### EXTRACTED DATA
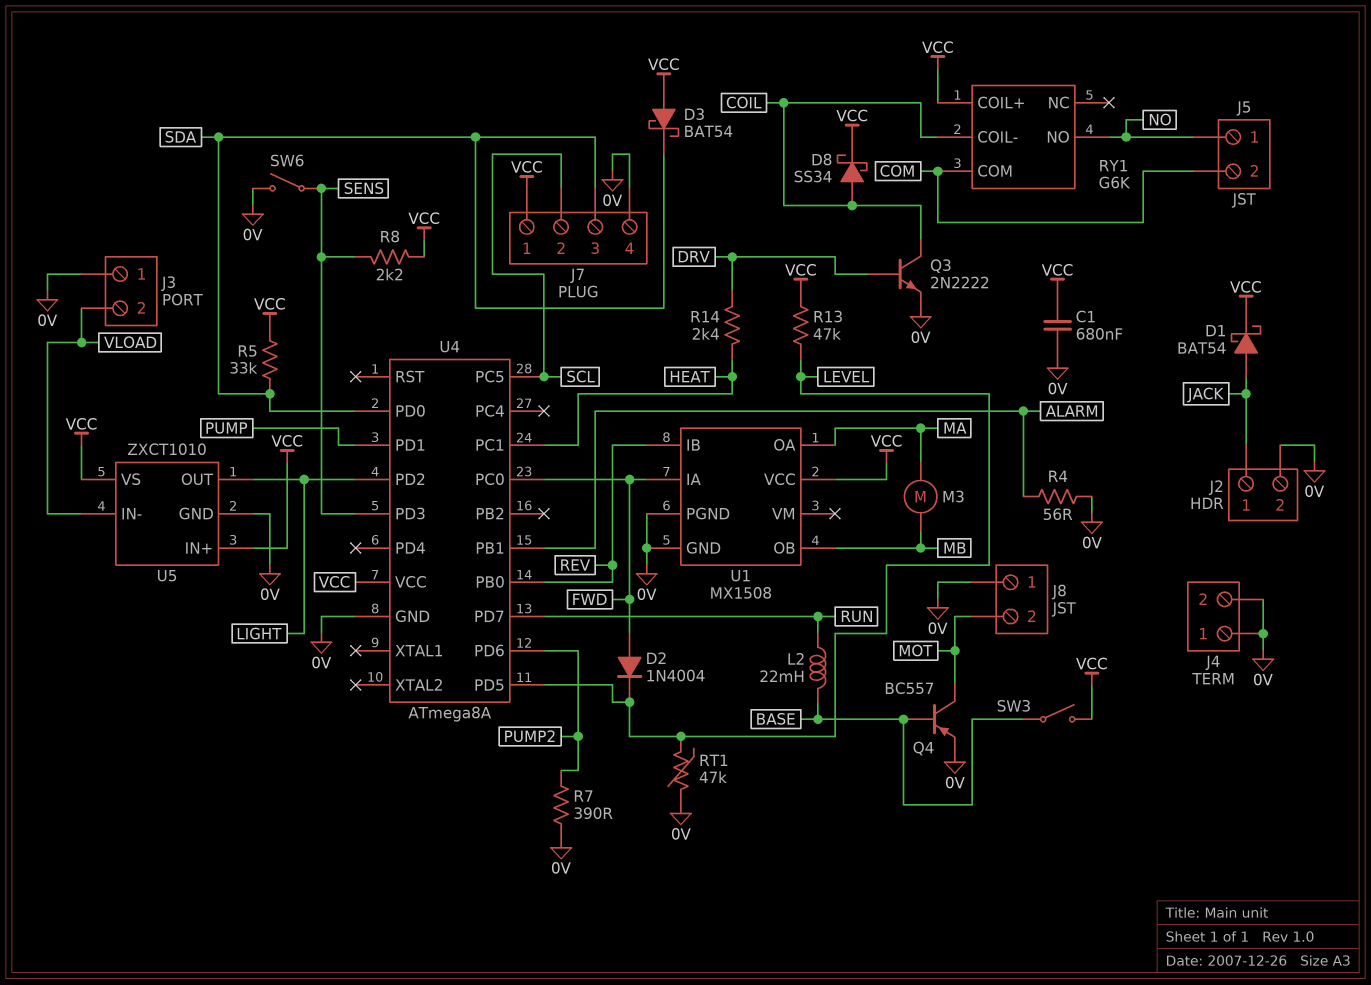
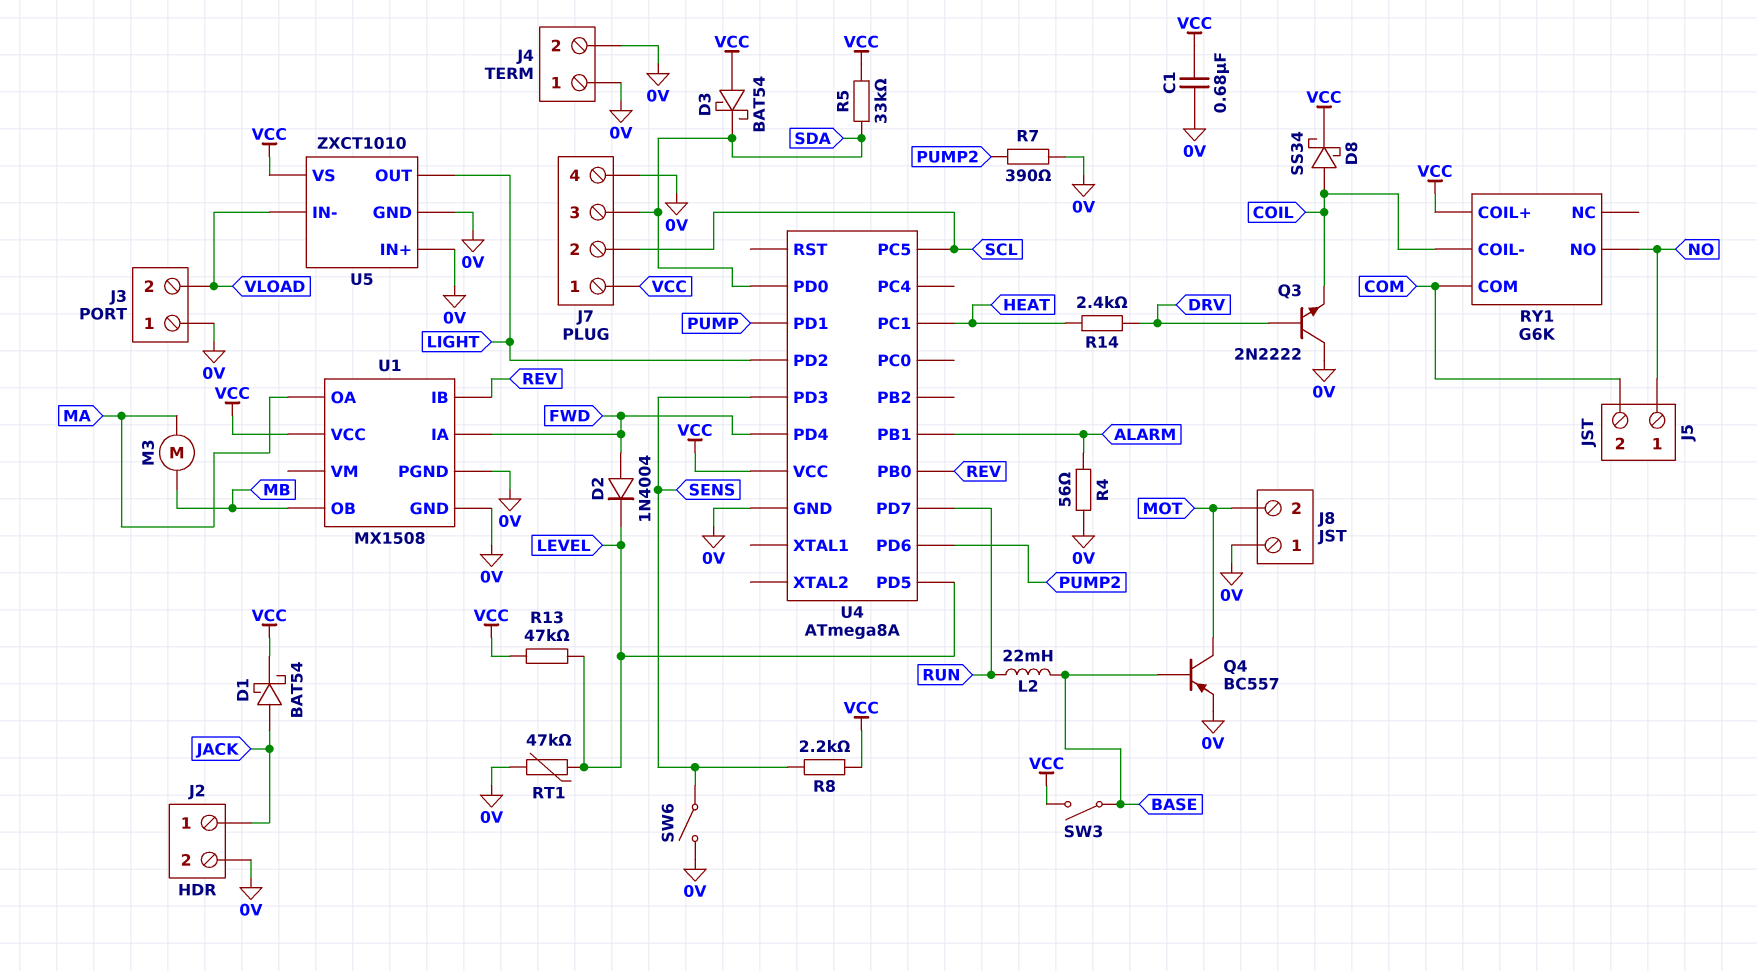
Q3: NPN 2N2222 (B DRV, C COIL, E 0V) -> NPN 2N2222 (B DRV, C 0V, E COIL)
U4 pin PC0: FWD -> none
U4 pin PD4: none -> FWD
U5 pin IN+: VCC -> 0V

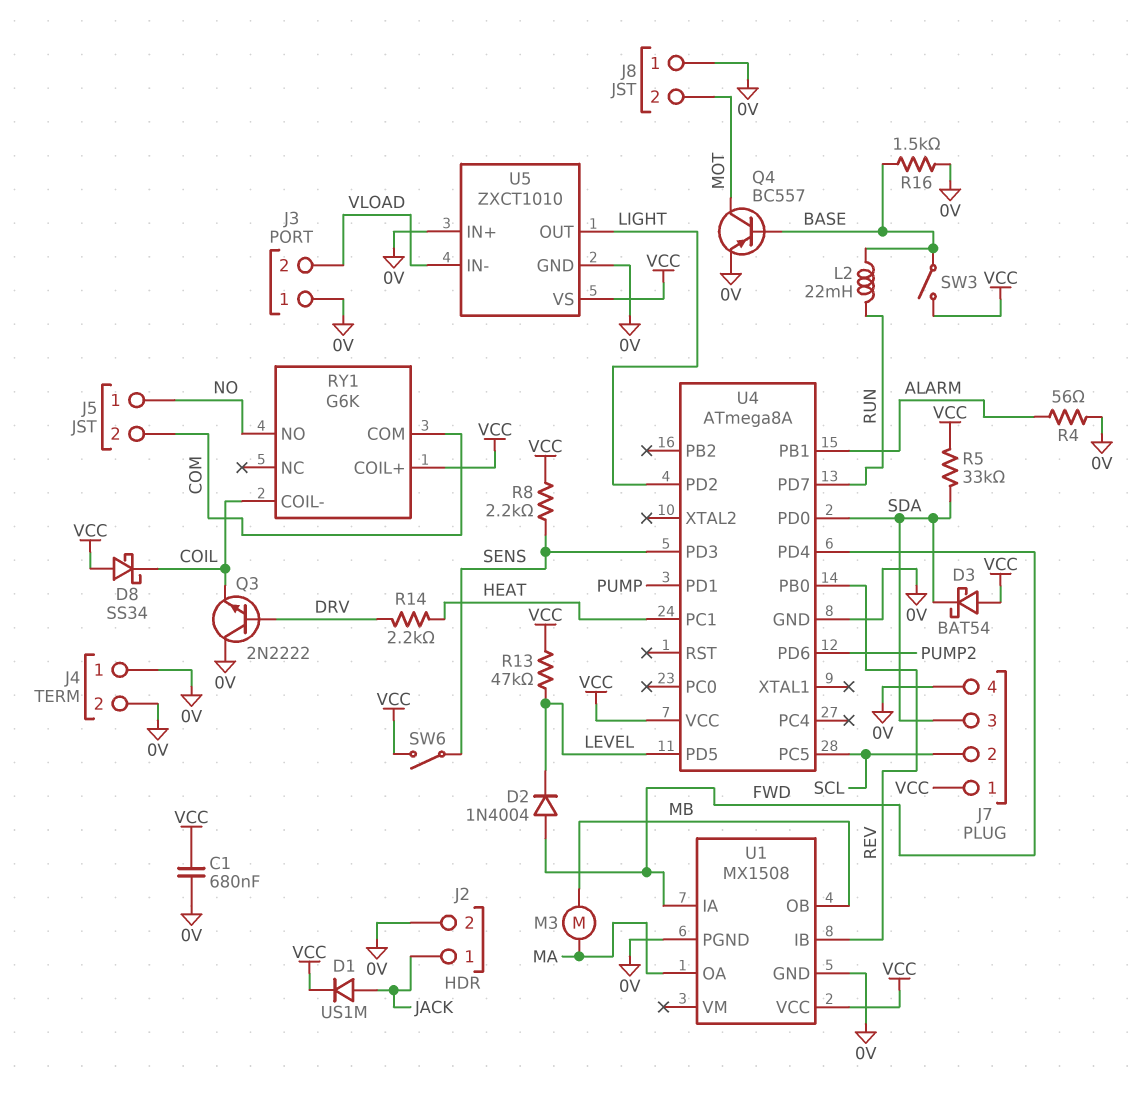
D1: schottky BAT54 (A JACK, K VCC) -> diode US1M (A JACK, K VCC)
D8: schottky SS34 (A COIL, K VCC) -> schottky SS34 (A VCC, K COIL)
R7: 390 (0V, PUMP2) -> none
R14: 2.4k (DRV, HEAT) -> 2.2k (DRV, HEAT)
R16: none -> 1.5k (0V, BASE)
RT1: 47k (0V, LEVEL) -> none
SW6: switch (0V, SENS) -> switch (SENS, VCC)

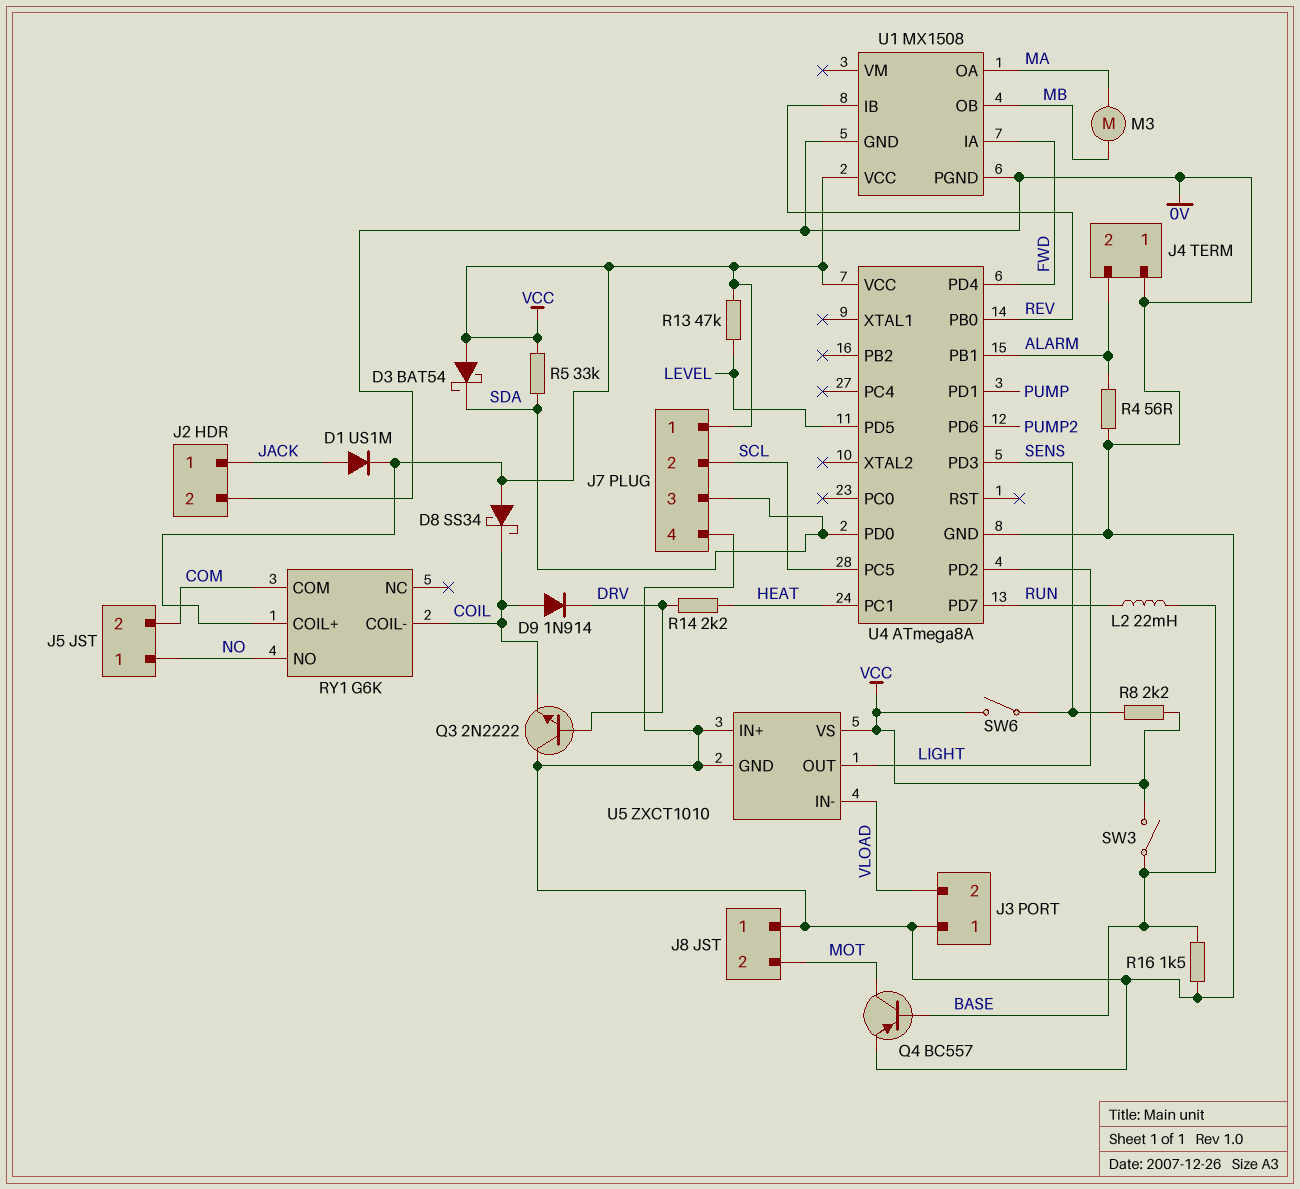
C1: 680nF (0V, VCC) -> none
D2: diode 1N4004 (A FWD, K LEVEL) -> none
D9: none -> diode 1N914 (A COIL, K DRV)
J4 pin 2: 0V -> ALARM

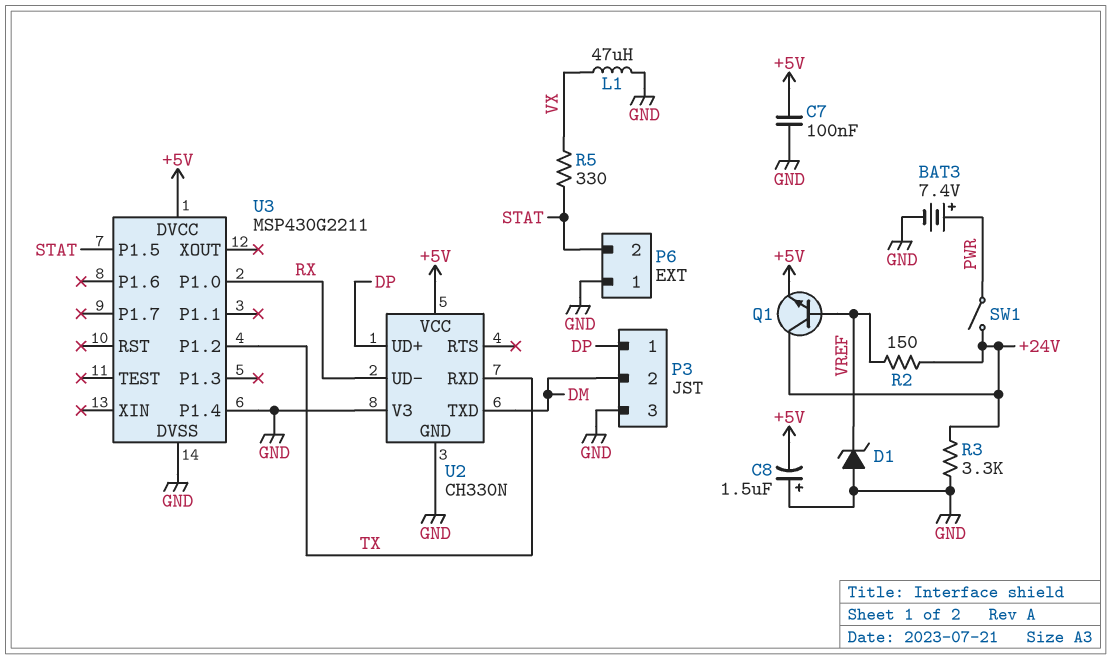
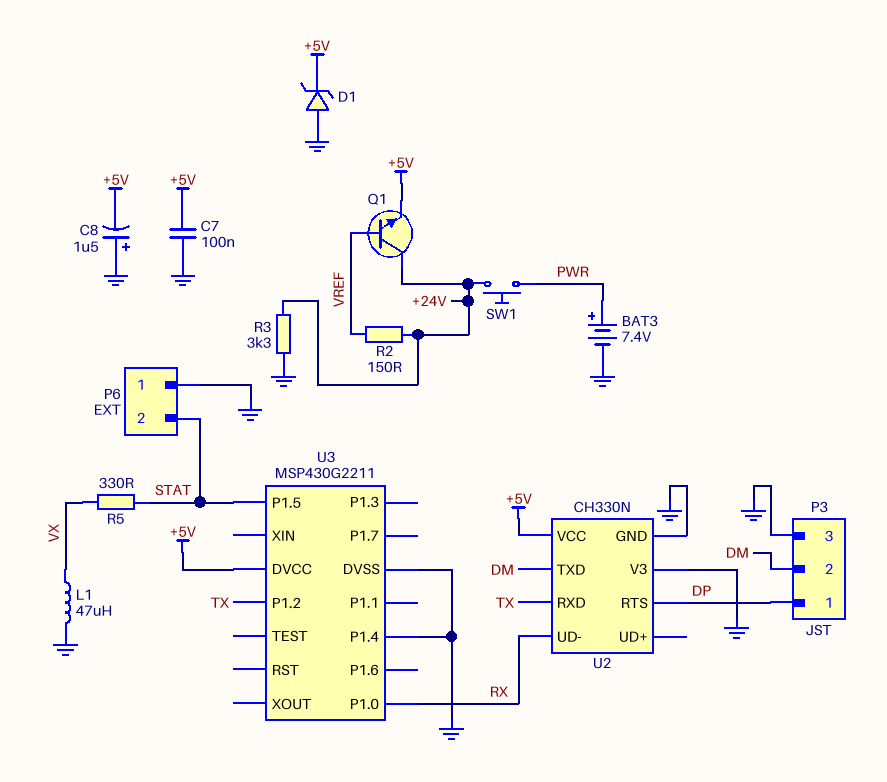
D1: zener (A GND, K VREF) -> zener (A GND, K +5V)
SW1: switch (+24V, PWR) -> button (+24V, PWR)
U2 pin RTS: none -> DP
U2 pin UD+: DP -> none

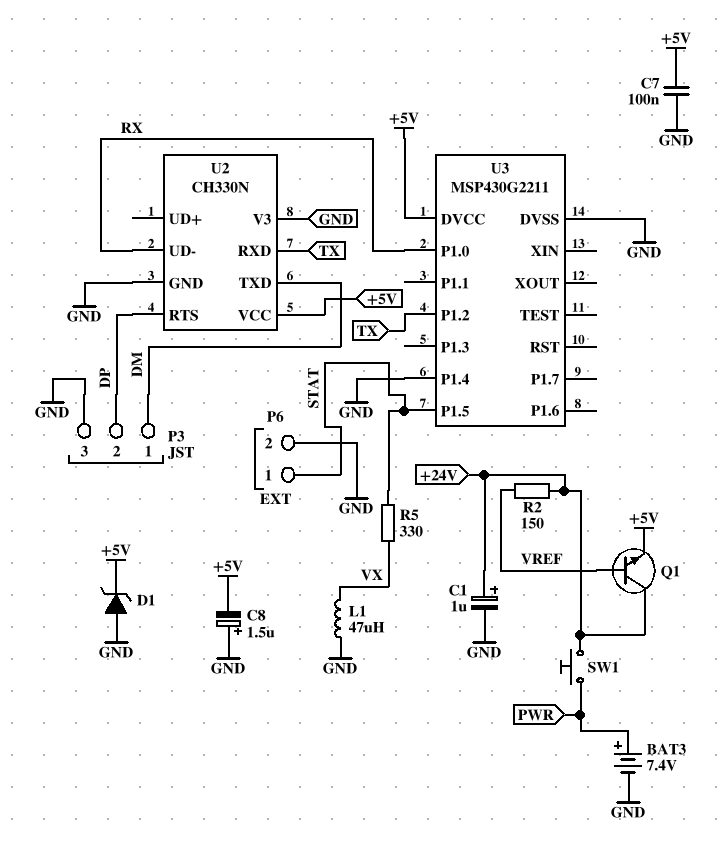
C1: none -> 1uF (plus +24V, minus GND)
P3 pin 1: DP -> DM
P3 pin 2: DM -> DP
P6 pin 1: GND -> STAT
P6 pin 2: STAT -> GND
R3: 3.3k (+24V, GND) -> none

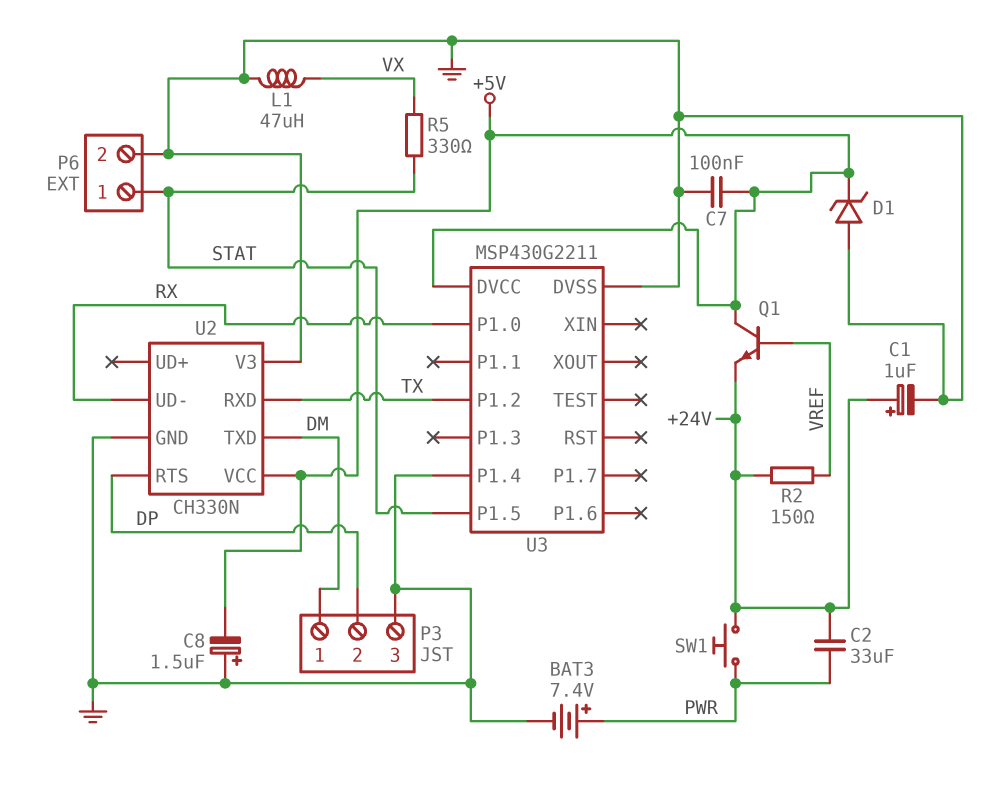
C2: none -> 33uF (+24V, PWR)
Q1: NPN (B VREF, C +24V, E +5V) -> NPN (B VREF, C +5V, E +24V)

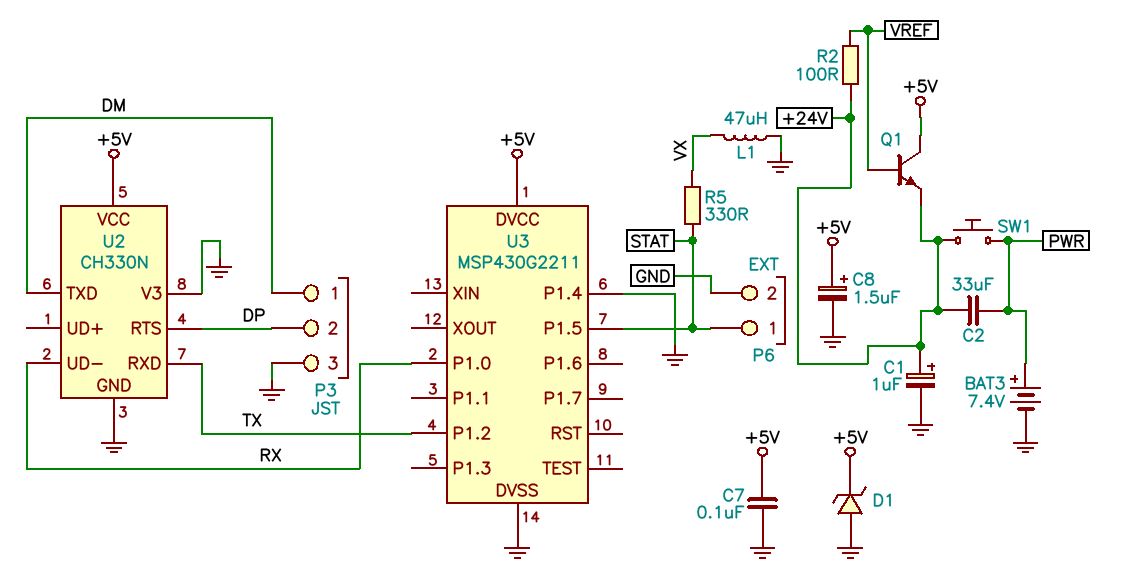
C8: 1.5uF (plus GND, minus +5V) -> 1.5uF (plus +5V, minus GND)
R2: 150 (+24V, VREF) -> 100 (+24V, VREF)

### TRY IT
Only the pictures are to be left out; repeat everything else in the records above exactly.

### RESULT OF THE EXERCISE
Q3: NPN 2N2222 (B DRV, C COIL, E 0V) -> NPN 2N2222 (B DRV, C 0V, E COIL)
U4 pin PC0: FWD -> none
U4 pin PD4: none -> FWD
U5 pin IN+: VCC -> 0V

D1: schottky BAT54 (A JACK, K VCC) -> diode US1M (A JACK, K VCC)
D8: schottky SS34 (A COIL, K VCC) -> schottky SS34 (A VCC, K COIL)
R7: 390 (0V, PUMP2) -> none
R14: 2.4k (DRV, HEAT) -> 2.2k (DRV, HEAT)
R16: none -> 1.5k (0V, BASE)
RT1: 47k (0V, LEVEL) -> none
SW6: switch (0V, SENS) -> switch (SENS, VCC)

C1: 680nF (0V, VCC) -> none
D2: diode 1N4004 (A FWD, K LEVEL) -> none
D9: none -> diode 1N914 (A COIL, K DRV)
J4 pin 2: 0V -> ALARM

D1: zener (A GND, K VREF) -> zener (A GND, K +5V)
SW1: switch (+24V, PWR) -> button (+24V, PWR)
U2 pin RTS: none -> DP
U2 pin UD+: DP -> none

C1: none -> 1uF (plus +24V, minus GND)
P3 pin 1: DP -> DM
P3 pin 2: DM -> DP
P6 pin 1: GND -> STAT
P6 pin 2: STAT -> GND
R3: 3.3k (+24V, GND) -> none

C2: none -> 33uF (+24V, PWR)
Q1: NPN (B VREF, C +24V, E +5V) -> NPN (B VREF, C +5V, E +24V)

C8: 1.5uF (plus GND, minus +5V) -> 1.5uF (plus +5V, minus GND)
R2: 150 (+24V, VREF) -> 100 (+24V, VREF)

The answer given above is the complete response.